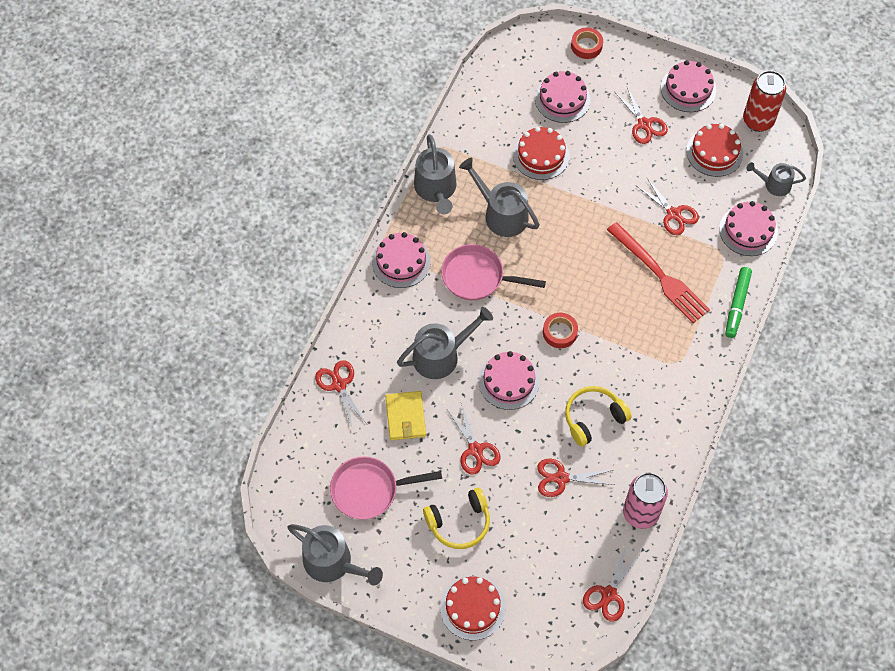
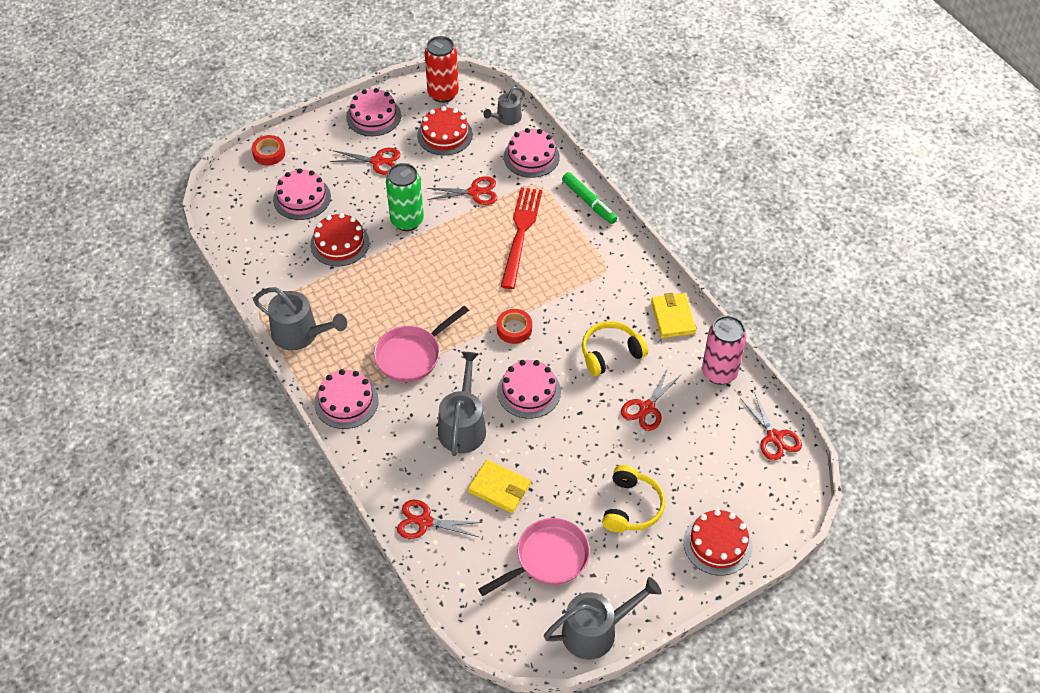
camera: 55 degrees left, 10 degrees down
pink pan [330,456,442,520] -> pink pan turned 150 degrees counterclockwise [478,518,590,596]
red scissors [447,404,501,475] -> none
grey watering can [459,158,540,237] -> none
yellow headphones [565,386,632,447] -> yellow headphones turned 60 degrees clockwise [582,321,648,376]
red fork [607,222,710,323] -> red fork turned 75 degrees counterclockwise [501,187,542,289]
none -> green can [386,163,424,231]
none -> yellow wallet [651,293,697,338]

· · ·

=== ABOUT THIS EXERCISE ===
In the printed copy, the material above must appear unchanged and without its pictures.

=== YOUR SOLUTION ===
camera: 55 degrees left, 10 degrees down
pink pan [330,456,442,520] -> pink pan turned 150 degrees counterclockwise [478,518,590,596]
red scissors [447,404,501,475] -> none
grey watering can [459,158,540,237] -> none
yellow headphones [565,386,632,447] -> yellow headphones turned 60 degrees clockwise [582,321,648,376]
red fork [607,222,710,323] -> red fork turned 75 degrees counterclockwise [501,187,542,289]
none -> green can [386,163,424,231]
none -> yellow wallet [651,293,697,338]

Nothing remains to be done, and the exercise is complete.